§ INSTRUCTIONS FOR THE TASK:
Copy out each line below in which the string "ball" appears.
(DATA SUPPLIED begins)
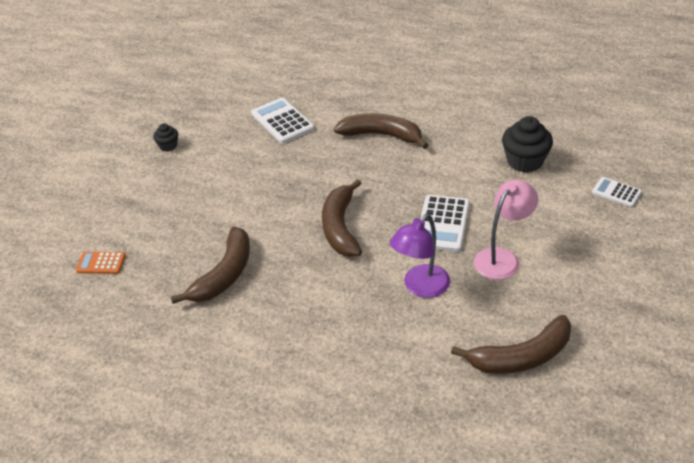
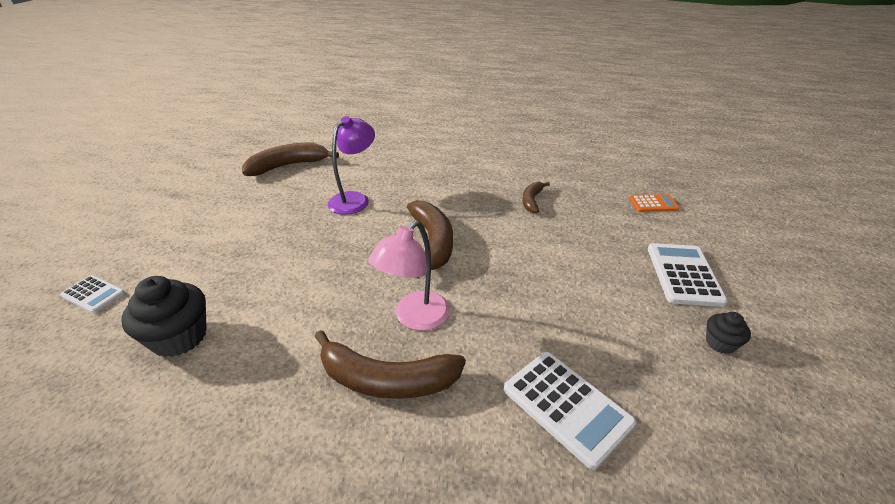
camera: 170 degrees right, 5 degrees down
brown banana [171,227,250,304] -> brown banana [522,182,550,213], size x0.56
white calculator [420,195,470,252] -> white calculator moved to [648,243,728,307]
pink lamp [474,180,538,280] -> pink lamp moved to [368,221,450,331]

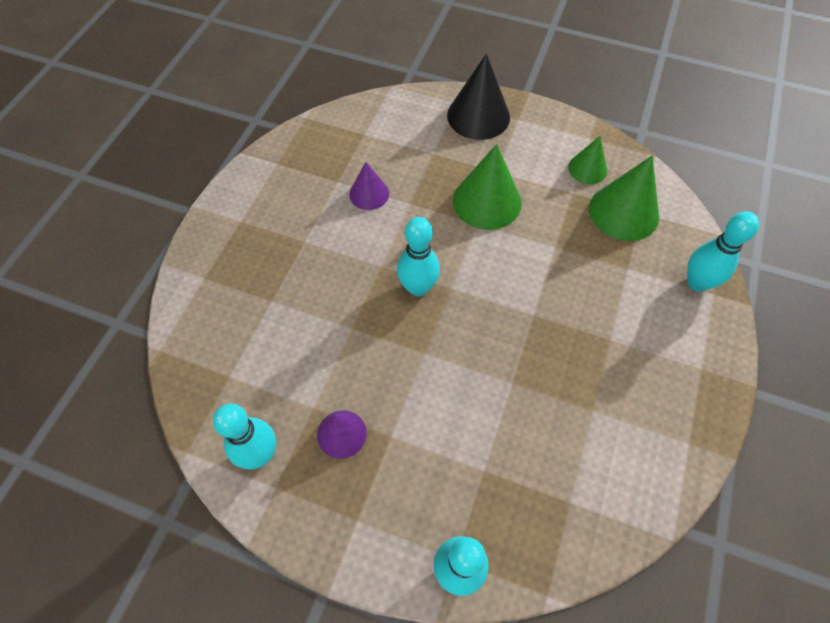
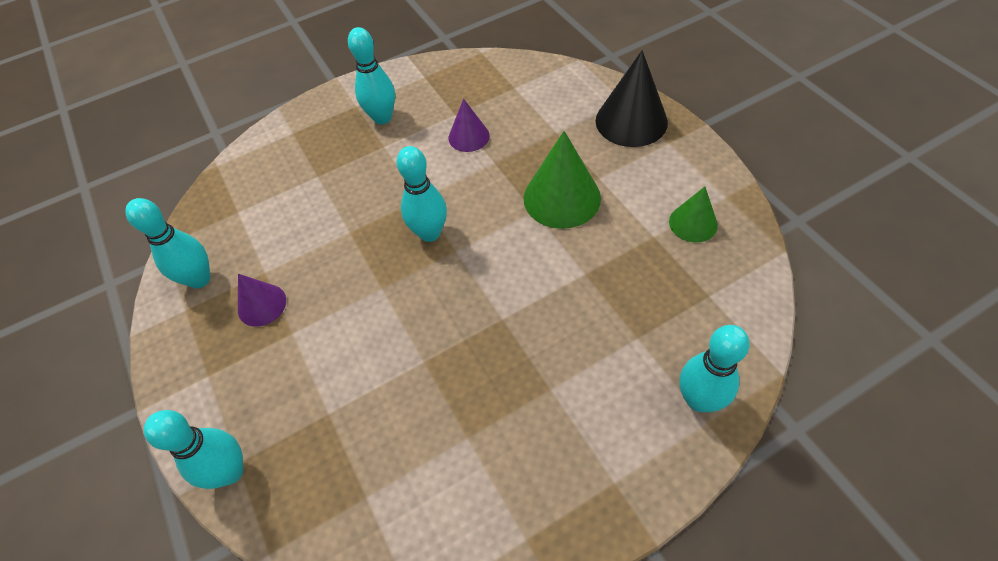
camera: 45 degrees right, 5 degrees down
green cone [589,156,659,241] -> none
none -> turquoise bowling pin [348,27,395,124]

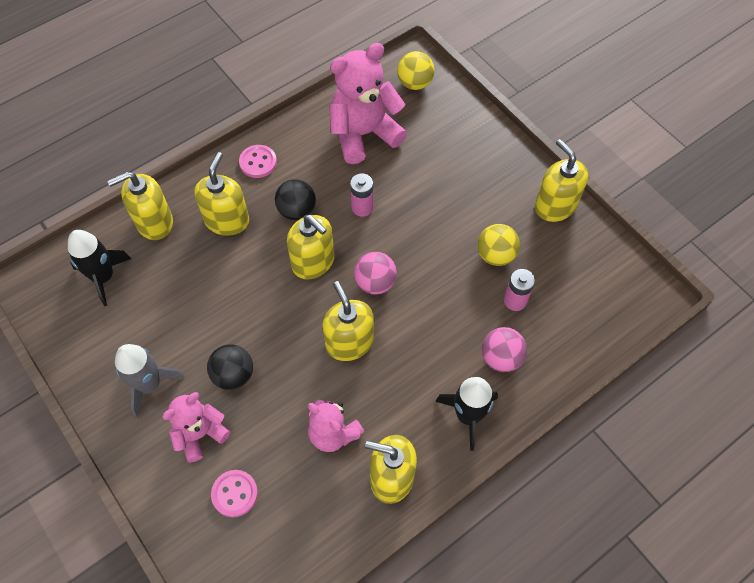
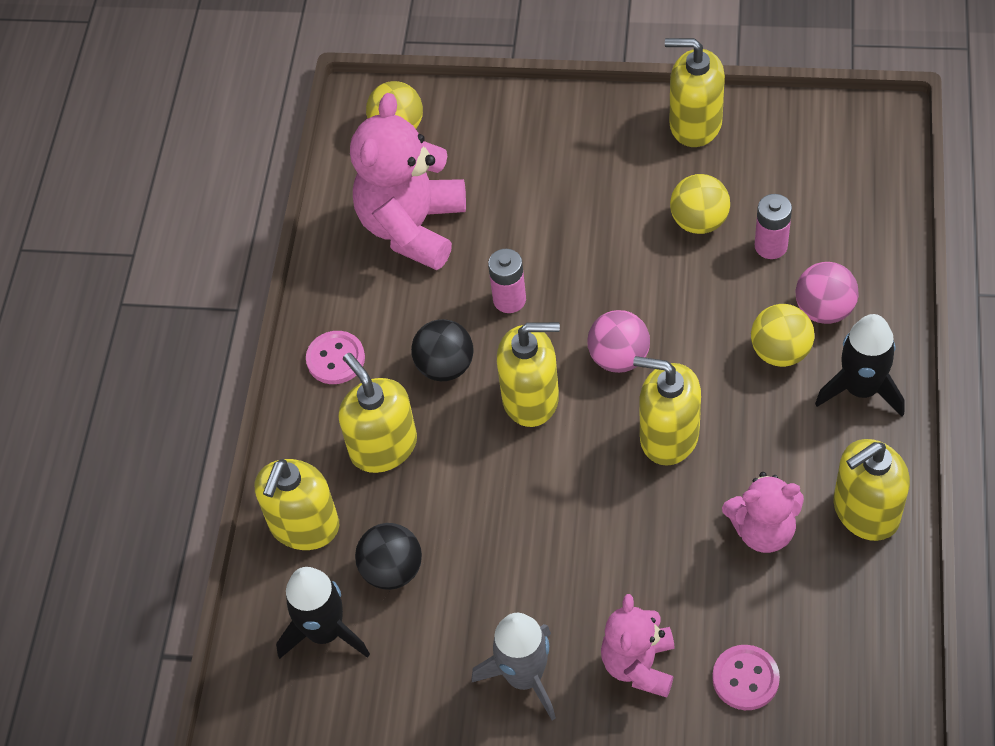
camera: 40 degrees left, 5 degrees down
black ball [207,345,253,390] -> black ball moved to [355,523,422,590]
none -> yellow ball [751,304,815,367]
(DATA SUPPLIED ends)
§ ANSWER TO THE PROBLEM:
black ball [207,345,253,390] -> black ball moved to [355,523,422,590]
none -> yellow ball [751,304,815,367]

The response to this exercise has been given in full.